Records to use:
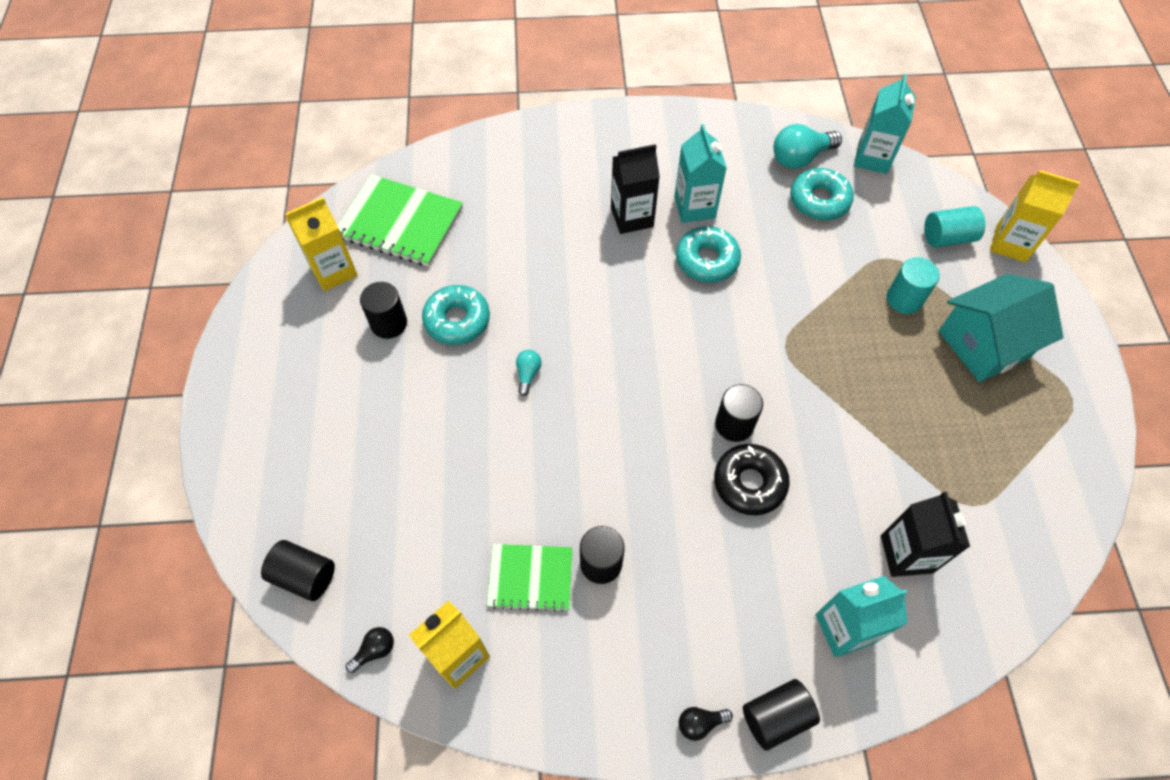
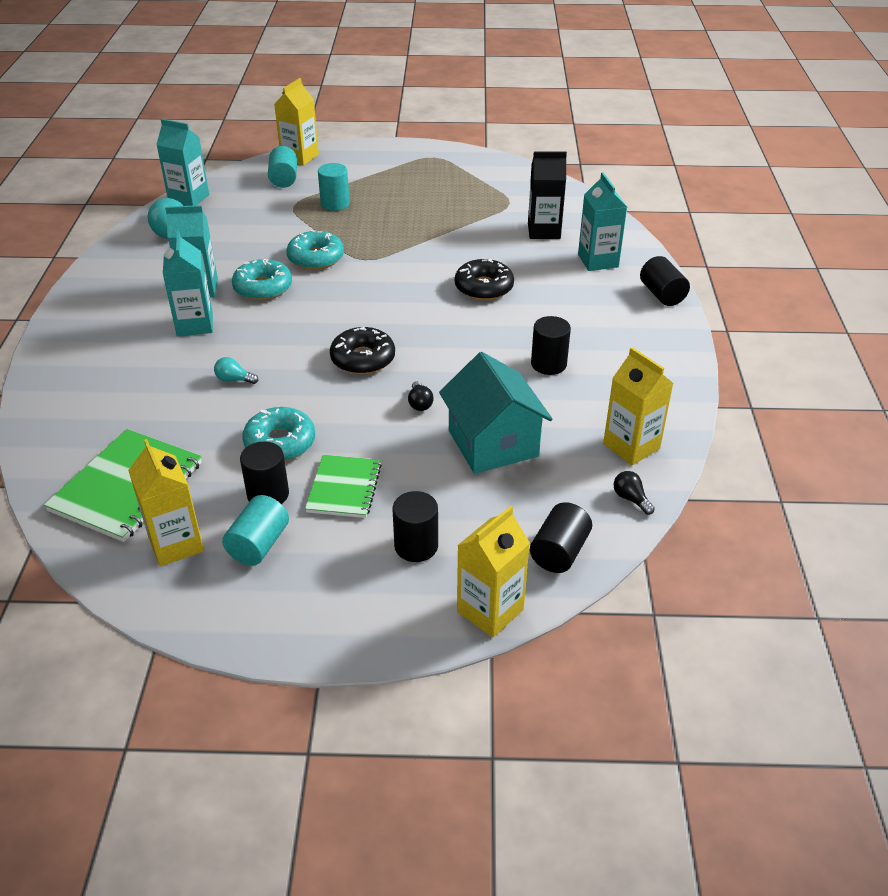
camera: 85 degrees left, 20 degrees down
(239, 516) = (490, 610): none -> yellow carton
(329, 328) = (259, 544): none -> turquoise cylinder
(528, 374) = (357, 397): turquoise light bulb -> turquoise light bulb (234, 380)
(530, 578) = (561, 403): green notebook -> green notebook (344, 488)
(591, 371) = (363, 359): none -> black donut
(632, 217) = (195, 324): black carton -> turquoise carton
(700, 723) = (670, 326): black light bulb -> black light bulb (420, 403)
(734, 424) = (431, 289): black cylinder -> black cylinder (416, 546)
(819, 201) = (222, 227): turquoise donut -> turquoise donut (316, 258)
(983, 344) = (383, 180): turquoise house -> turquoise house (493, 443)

Work order:
Scan the records above for the word "none". Show each line in which it appears.

Solved problem:
(239, 516) = (490, 610): none -> yellow carton
(329, 328) = (259, 544): none -> turquoise cylinder
(591, 371) = (363, 359): none -> black donut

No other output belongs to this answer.